Exercise details: Every entry that follows is to be set down exactly, with its pictures omitted.

━━━━━━━━━━━━━━━━

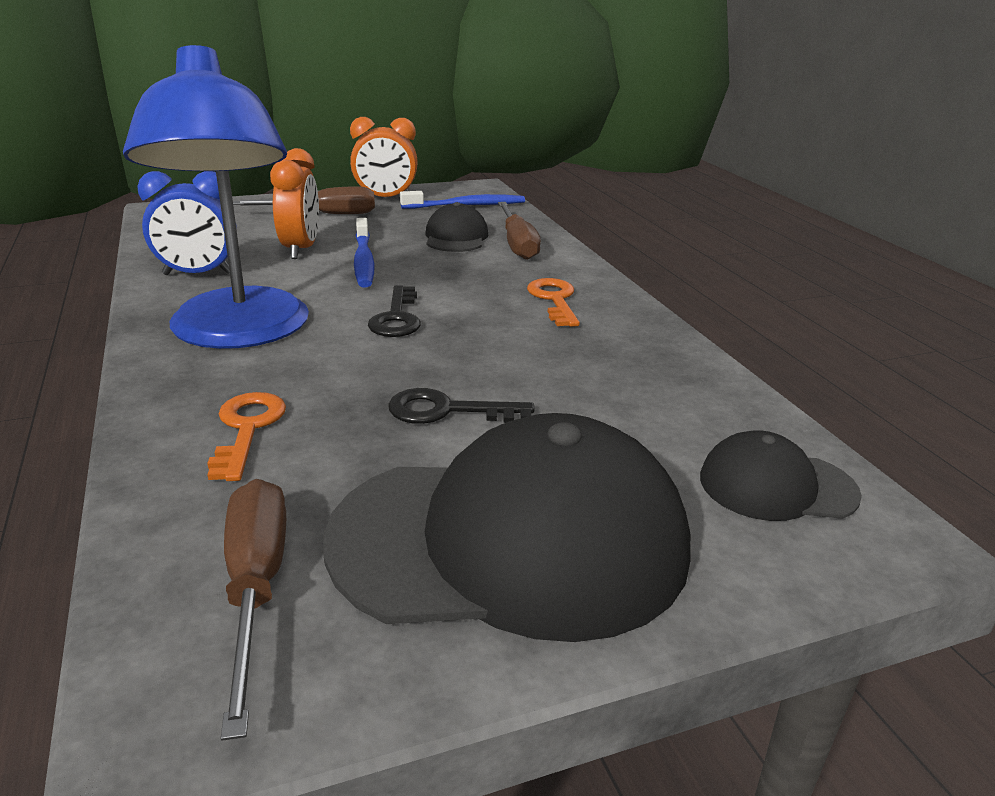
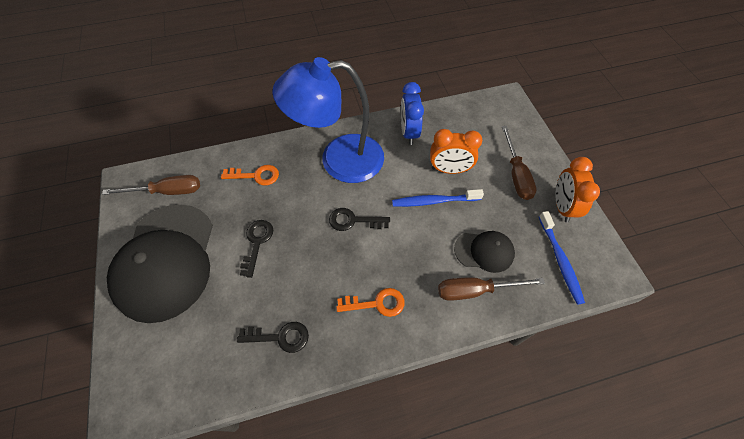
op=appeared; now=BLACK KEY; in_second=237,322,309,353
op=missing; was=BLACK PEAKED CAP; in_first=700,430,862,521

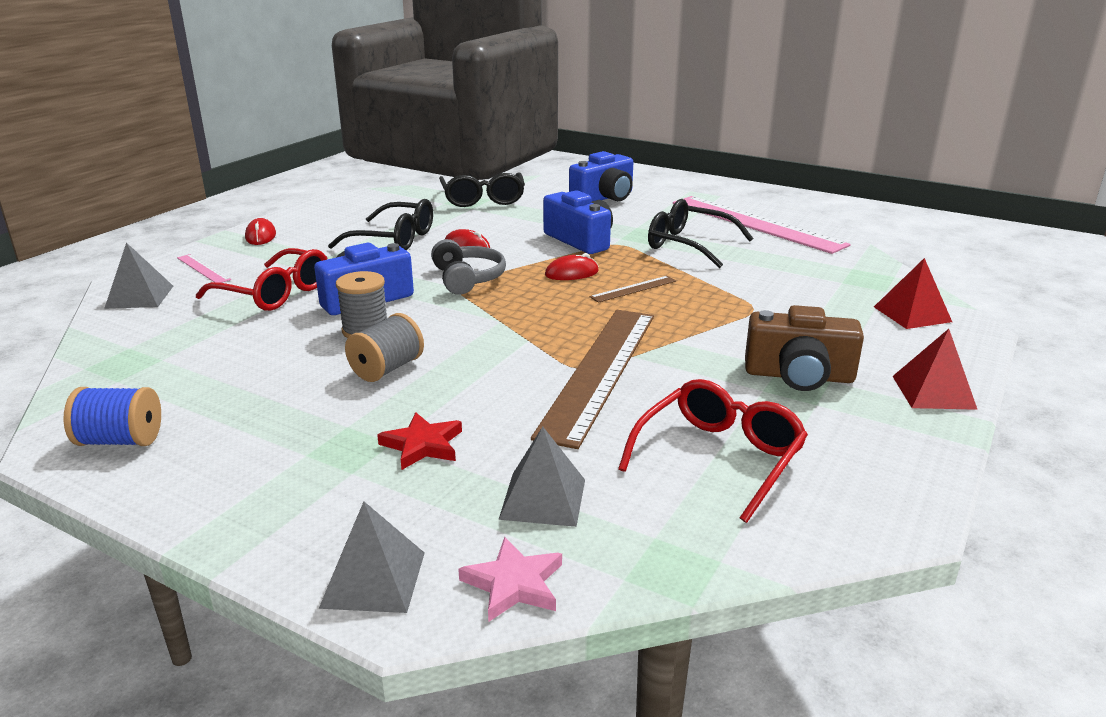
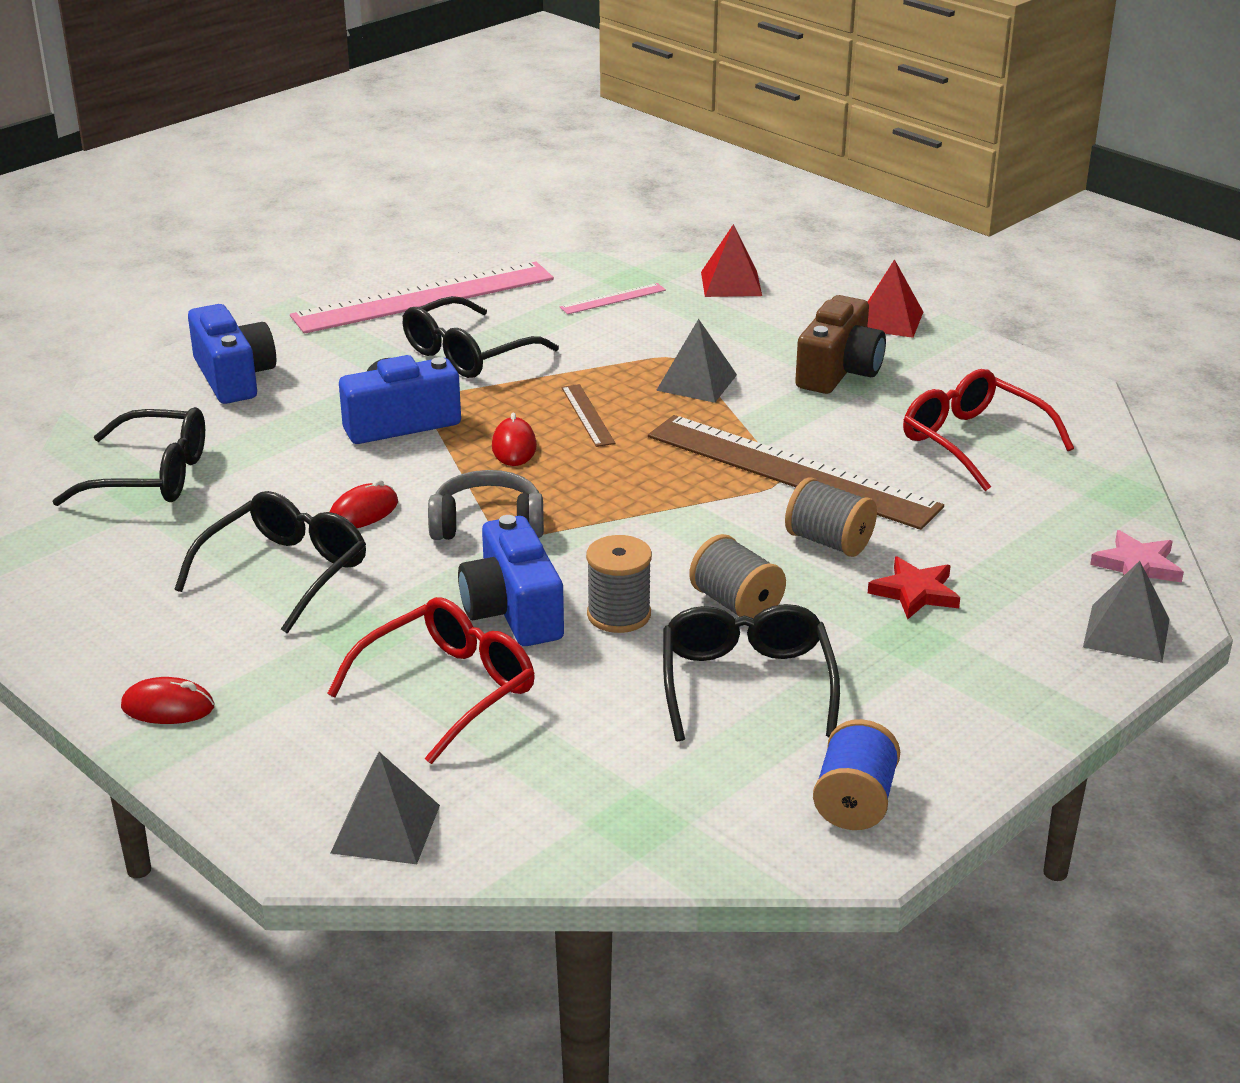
op=relocated; was=ROSE-PINK MEASURING STICK; in_first=177,254,231,283; in_second=560,283,666,314
op=relocated; was=ASH-GREY SOLID PYRAMID; in_first=499,427,585,527; in_second=656,319,737,403
op=appeared; now=BLACK GLASSES; in_second=663,604,840,742
op=appeared; now=ASH-GREY BOBBIN; in_second=785,477,877,557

━━━━━━━━━━━━━━━━

Answer space:
op=appeared; now=BLACK KEY; in_second=237,322,309,353
op=missing; was=BLACK PEAKED CAP; in_first=700,430,862,521

op=relocated; was=ROSE-PINK MEASURING STICK; in_first=177,254,231,283; in_second=560,283,666,314
op=relocated; was=ASH-GREY SOLID PYRAMID; in_first=499,427,585,527; in_second=656,319,737,403
op=appeared; now=BLACK GLASSES; in_second=663,604,840,742
op=appeared; now=ASH-GREY BOBBIN; in_second=785,477,877,557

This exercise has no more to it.